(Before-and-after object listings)
*** Begin section ***

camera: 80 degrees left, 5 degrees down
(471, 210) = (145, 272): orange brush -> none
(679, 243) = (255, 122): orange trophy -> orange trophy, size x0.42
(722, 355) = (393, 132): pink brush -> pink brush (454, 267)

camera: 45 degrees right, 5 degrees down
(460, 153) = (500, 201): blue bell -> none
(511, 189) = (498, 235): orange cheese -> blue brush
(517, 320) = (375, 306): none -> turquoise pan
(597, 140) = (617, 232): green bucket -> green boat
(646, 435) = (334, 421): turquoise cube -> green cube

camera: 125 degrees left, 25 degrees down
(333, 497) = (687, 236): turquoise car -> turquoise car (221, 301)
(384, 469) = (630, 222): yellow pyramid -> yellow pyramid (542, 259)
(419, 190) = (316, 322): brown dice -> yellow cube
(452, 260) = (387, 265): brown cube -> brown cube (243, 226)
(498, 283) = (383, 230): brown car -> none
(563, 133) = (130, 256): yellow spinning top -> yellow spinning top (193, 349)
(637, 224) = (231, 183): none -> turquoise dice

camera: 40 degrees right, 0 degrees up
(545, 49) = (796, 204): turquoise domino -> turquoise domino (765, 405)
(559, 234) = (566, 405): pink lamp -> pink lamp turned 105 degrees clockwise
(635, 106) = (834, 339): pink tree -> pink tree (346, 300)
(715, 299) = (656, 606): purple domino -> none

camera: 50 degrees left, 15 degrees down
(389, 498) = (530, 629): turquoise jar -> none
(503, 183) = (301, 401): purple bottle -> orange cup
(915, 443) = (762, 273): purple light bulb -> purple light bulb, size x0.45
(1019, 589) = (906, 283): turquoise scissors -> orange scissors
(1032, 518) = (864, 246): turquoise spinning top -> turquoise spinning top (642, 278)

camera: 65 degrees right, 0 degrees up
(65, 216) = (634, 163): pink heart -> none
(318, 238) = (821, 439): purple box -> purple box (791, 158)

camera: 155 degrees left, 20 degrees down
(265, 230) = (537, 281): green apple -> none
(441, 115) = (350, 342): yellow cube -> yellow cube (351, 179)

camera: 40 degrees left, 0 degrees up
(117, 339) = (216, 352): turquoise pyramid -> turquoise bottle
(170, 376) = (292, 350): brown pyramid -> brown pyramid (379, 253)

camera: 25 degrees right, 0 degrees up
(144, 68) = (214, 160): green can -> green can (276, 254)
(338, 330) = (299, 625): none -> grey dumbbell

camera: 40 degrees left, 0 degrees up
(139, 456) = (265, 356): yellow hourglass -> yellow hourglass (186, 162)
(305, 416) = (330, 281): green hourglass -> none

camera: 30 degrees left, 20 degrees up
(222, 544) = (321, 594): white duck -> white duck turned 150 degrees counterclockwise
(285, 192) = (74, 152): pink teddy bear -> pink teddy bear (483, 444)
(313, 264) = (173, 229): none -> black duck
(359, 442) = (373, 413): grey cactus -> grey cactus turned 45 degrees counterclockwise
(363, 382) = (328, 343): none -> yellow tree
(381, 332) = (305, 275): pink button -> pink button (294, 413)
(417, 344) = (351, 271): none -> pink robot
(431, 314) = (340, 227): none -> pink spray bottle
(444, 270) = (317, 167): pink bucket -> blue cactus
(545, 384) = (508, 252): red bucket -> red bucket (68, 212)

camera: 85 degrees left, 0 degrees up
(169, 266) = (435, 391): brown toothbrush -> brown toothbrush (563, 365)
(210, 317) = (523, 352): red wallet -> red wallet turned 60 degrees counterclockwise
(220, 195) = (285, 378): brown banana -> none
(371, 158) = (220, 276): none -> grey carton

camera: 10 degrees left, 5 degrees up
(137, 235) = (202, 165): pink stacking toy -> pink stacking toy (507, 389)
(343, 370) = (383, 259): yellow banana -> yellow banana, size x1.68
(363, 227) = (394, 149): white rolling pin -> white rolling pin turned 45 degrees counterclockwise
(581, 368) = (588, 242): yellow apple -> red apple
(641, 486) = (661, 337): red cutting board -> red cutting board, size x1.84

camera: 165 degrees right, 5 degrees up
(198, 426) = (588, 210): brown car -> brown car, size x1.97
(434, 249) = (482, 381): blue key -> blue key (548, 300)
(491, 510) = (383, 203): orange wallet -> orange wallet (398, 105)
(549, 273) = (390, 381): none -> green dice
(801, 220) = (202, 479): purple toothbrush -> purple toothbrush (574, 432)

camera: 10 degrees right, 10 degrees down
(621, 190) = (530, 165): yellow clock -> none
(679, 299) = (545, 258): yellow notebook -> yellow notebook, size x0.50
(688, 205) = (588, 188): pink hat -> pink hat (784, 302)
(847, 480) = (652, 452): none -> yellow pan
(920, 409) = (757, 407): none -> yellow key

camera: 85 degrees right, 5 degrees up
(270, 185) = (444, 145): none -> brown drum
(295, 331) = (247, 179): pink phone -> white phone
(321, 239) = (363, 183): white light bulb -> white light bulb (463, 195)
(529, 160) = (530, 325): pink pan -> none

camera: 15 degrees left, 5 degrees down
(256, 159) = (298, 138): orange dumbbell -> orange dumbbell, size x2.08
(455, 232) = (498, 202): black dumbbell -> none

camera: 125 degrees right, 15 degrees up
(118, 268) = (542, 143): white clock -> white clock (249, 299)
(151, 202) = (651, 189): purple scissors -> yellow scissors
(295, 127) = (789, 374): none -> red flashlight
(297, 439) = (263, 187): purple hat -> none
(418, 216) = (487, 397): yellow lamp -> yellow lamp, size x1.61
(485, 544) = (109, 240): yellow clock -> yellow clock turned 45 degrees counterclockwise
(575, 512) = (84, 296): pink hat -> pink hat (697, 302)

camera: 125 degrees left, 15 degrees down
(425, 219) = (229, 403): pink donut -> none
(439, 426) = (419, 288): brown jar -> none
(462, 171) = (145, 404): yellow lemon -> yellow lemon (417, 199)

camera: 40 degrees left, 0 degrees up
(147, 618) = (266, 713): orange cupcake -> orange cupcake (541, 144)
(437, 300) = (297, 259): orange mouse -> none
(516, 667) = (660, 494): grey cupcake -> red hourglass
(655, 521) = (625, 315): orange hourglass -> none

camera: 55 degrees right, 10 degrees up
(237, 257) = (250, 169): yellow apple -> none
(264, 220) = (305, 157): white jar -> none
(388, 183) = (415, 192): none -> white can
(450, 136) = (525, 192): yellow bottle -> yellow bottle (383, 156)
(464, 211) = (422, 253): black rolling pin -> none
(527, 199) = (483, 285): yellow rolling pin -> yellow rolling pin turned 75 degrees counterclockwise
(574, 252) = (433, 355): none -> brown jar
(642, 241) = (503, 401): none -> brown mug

*** End section ***

REQUEST
Quote every line from the beginning of the entries up to and including the line that contains "(452, 260) = (387, 265): brown".

FINISHED TASK
camera: 80 degrees left, 5 degrees down
(471, 210) = (145, 272): orange brush -> none
(679, 243) = (255, 122): orange trophy -> orange trophy, size x0.42
(722, 355) = (393, 132): pink brush -> pink brush (454, 267)

camera: 45 degrees right, 5 degrees down
(460, 153) = (500, 201): blue bell -> none
(511, 189) = (498, 235): orange cheese -> blue brush
(517, 320) = (375, 306): none -> turquoise pan
(597, 140) = (617, 232): green bucket -> green boat
(646, 435) = (334, 421): turquoise cube -> green cube

camera: 125 degrees left, 25 degrees down
(333, 497) = (687, 236): turquoise car -> turquoise car (221, 301)
(384, 469) = (630, 222): yellow pyramid -> yellow pyramid (542, 259)
(419, 190) = (316, 322): brown dice -> yellow cube
(452, 260) = (387, 265): brown cube -> brown cube (243, 226)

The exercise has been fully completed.